**OBJECTIVE**
Reproduce the entries verbatim, starting at the first one and ending at the line containing "pink square: moved 4 px down", with both ends included.
======== SUPPLIED INFORMATION
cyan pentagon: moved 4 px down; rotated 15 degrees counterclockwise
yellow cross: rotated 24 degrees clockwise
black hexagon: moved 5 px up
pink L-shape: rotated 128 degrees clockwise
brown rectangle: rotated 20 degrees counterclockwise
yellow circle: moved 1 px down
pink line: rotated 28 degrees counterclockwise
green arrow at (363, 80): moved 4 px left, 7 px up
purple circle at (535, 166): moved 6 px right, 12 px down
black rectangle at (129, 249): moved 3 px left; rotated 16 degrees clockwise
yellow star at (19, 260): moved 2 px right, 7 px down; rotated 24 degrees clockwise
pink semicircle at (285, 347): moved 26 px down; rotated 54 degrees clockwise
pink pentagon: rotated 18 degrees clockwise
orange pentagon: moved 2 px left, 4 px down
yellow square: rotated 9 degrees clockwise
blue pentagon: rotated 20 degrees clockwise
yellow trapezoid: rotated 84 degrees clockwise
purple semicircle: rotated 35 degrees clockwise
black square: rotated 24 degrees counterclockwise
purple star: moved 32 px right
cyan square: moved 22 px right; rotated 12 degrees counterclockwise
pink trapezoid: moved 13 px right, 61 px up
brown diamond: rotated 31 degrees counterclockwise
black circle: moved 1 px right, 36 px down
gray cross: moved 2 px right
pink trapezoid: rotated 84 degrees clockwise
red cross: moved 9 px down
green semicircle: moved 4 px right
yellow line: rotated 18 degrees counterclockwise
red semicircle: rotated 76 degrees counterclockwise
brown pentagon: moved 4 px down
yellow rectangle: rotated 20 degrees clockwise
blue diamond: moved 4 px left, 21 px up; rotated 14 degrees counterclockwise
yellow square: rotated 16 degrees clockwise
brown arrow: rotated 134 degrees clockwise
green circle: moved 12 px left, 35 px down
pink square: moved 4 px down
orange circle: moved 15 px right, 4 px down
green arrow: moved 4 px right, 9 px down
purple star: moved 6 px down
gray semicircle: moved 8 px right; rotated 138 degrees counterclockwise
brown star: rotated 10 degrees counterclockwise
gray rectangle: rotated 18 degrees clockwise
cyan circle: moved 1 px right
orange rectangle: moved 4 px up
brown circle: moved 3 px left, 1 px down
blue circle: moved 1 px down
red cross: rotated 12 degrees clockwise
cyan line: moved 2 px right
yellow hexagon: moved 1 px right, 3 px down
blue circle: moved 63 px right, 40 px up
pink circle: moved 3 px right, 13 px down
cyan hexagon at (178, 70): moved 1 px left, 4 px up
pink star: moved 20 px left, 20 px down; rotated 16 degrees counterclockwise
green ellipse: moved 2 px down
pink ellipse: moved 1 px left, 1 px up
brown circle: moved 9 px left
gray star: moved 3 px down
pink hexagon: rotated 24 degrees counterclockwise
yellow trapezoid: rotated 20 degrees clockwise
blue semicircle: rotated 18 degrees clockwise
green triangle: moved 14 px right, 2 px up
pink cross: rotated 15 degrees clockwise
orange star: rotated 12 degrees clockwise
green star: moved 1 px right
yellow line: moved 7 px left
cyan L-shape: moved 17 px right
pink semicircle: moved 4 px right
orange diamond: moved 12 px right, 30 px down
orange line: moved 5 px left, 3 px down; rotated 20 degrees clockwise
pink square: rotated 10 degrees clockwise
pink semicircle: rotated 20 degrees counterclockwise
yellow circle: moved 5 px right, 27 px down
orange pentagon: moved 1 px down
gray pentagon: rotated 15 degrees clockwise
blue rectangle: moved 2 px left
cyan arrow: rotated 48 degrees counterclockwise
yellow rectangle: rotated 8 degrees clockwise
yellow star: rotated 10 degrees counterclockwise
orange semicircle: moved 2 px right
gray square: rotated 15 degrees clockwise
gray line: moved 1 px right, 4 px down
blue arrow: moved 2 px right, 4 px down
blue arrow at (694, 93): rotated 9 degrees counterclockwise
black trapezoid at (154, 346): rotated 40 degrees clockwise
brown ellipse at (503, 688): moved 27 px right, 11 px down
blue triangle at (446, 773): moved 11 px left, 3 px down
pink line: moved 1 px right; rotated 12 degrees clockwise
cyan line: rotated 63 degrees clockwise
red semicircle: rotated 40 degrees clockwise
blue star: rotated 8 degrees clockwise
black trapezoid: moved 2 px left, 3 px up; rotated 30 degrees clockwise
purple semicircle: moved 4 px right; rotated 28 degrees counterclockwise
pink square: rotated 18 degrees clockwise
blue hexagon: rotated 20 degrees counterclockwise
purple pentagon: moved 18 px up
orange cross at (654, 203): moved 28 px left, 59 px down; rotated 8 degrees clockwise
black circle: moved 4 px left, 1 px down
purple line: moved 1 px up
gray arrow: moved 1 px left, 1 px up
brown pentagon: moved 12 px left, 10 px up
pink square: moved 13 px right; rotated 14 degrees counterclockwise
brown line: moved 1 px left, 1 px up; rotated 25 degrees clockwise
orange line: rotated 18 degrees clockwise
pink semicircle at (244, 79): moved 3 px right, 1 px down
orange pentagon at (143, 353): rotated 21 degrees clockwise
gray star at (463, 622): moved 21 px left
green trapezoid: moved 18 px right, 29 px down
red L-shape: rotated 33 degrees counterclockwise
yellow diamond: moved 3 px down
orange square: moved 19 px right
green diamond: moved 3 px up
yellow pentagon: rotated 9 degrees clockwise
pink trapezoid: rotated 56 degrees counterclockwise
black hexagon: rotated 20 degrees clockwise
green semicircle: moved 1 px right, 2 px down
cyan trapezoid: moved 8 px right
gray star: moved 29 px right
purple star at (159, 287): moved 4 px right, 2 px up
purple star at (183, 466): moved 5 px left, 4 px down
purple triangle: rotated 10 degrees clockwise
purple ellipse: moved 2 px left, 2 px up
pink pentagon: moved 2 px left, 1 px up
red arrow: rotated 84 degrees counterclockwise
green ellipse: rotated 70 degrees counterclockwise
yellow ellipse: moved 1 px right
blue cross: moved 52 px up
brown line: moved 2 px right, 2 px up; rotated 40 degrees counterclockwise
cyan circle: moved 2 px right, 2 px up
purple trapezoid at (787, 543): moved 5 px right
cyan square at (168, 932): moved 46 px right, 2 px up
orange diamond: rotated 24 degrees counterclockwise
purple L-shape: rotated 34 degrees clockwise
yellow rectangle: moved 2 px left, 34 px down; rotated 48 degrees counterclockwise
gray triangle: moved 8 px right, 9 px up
================
**OUTPUT FOR THIS EXERCISE**
cyan pentagon: moved 4 px down; rotated 15 degrees counterclockwise
yellow cross: rotated 24 degrees clockwise
black hexagon: moved 5 px up
pink L-shape: rotated 128 degrees clockwise
brown rectangle: rotated 20 degrees counterclockwise
yellow circle: moved 1 px down
pink line: rotated 28 degrees counterclockwise
green arrow at (363, 80): moved 4 px left, 7 px up
purple circle at (535, 166): moved 6 px right, 12 px down
black rectangle at (129, 249): moved 3 px left; rotated 16 degrees clockwise
yellow star at (19, 260): moved 2 px right, 7 px down; rotated 24 degrees clockwise
pink semicircle at (285, 347): moved 26 px down; rotated 54 degrees clockwise
pink pentagon: rotated 18 degrees clockwise
orange pentagon: moved 2 px left, 4 px down
yellow square: rotated 9 degrees clockwise
blue pentagon: rotated 20 degrees clockwise
yellow trapezoid: rotated 84 degrees clockwise
purple semicircle: rotated 35 degrees clockwise
black square: rotated 24 degrees counterclockwise
purple star: moved 32 px right
cyan square: moved 22 px right; rotated 12 degrees counterclockwise
pink trapezoid: moved 13 px right, 61 px up
brown diamond: rotated 31 degrees counterclockwise
black circle: moved 1 px right, 36 px down
gray cross: moved 2 px right
pink trapezoid: rotated 84 degrees clockwise
red cross: moved 9 px down
green semicircle: moved 4 px right
yellow line: rotated 18 degrees counterclockwise
red semicircle: rotated 76 degrees counterclockwise
brown pentagon: moved 4 px down
yellow rectangle: rotated 20 degrees clockwise
blue diamond: moved 4 px left, 21 px up; rotated 14 degrees counterclockwise
yellow square: rotated 16 degrees clockwise
brown arrow: rotated 134 degrees clockwise
green circle: moved 12 px left, 35 px down
pink square: moved 4 px down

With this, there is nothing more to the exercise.